▶ TASK OBJECTIVE: When you reach the line containing "pink diamond: (691, 104) -> (651, 94), moved" in the records below, start copying exactly, and stop once you have copied the line containing "green star: (479, 330)".

▶ DATA SUPPLIED:
§ §
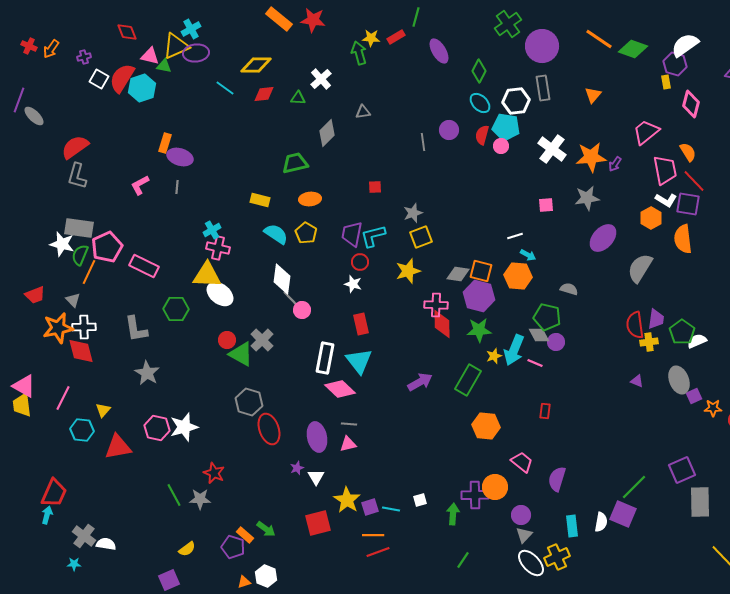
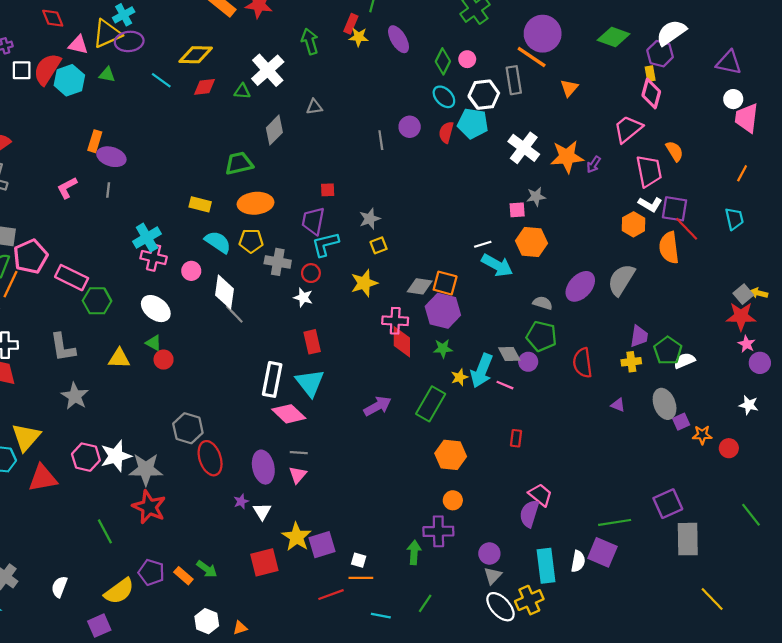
red rectangle: (396, 37) -> (351, 24), turned -36
yellow star: (371, 38) -> (359, 37), moved
orange line: (599, 39) -> (532, 57), moved
purple circle: (542, 46) -> (543, 34), moved
green triangle: (164, 66) -> (107, 75), moved
white square: (99, 79) -> (22, 70), turned -30
white cross: (321, 79) -> (268, 70), size x1.4
pink diamond: (691, 104) -> (651, 94), moved
pink circle: (501, 146) -> (467, 59), moved
red line: (694, 181) -> (687, 229), moved
gray star: (587, 198) -> (536, 197), moved, size x0.7
orange ellipse: (310, 199) -> (256, 203), size x1.4
cyan cross: (212, 230) -> (147, 238), size x1.4
yellow pentagon: (306, 233) -> (251, 241), turned -30
purple trapezoid: (352, 234) -> (313, 221), moved
yellow square: (421, 237) -> (379, 245), size x0.7
purple ellipse: (603, 238) -> (580, 286), moved
cyan arrow: (528, 255) -> (497, 265), size x1.8
yellow triangle: (207, 275) -> (119, 358), moved, size x0.7
orange hexagon: (518, 276) -> (532, 242), moved
green hexagon: (176, 309) -> (97, 301), moved
pink circle: (302, 310) -> (191, 271), moved
green pentagon: (547, 317) -> (541, 336), moved
red semicircle: (635, 325) -> (582, 363), moved
green star: (479, 330) -> (443, 348), size x0.7
gray cross: (262, 340) -> (278, 262), moved, turned -35
green triangle: (241, 354) -> (154, 343), moved, size x0.6
yellow triangle: (103, 410) -> (26, 437), size x1.8
pink triangle: (348, 444) -> (298, 475), turned -36
pink trapezoid: (522, 462) -> (540, 495), moved
red star: (214, 473) -> (149, 507), size x1.4
orange circle: (495, 487) -> (453, 500), moved, size x0.7
green line: (634, 487) -> (615, 522), turned 36
gray star: (200, 499) -> (146, 469), moved, size x1.4
white square: (420, 500) -> (359, 560), moved, turned 32
purple square: (370, 507) -> (322, 545), size x1.4
cyan line: (391, 509) -> (381, 616), moved
cyan rectangle: (572, 526) -> (546, 566), size x1.4
orange line: (373, 535) -> (361, 578), moved
white semicircle: (106, 544) -> (59, 587), moved, turned -78
purple pentagon: (233, 547) -> (151, 572), moved
yellow semicircle: (187, 549) -> (119, 591), size x1.6
orange triangle: (244, 582) -> (240, 628), moved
§ §
▶ OUTPUT OF THE EXERCISE:
pink diamond: (691, 104) -> (651, 94), moved
pink circle: (501, 146) -> (467, 59), moved
red line: (694, 181) -> (687, 229), moved
gray star: (587, 198) -> (536, 197), moved, size x0.7
orange ellipse: (310, 199) -> (256, 203), size x1.4
cyan cross: (212, 230) -> (147, 238), size x1.4
yellow pentagon: (306, 233) -> (251, 241), turned -30
purple trapezoid: (352, 234) -> (313, 221), moved
yellow square: (421, 237) -> (379, 245), size x0.7
purple ellipse: (603, 238) -> (580, 286), moved
cyan arrow: (528, 255) -> (497, 265), size x1.8
yellow triangle: (207, 275) -> (119, 358), moved, size x0.7
orange hexagon: (518, 276) -> (532, 242), moved
green hexagon: (176, 309) -> (97, 301), moved
pink circle: (302, 310) -> (191, 271), moved
green pentagon: (547, 317) -> (541, 336), moved
red semicircle: (635, 325) -> (582, 363), moved
green star: (479, 330) -> (443, 348), size x0.7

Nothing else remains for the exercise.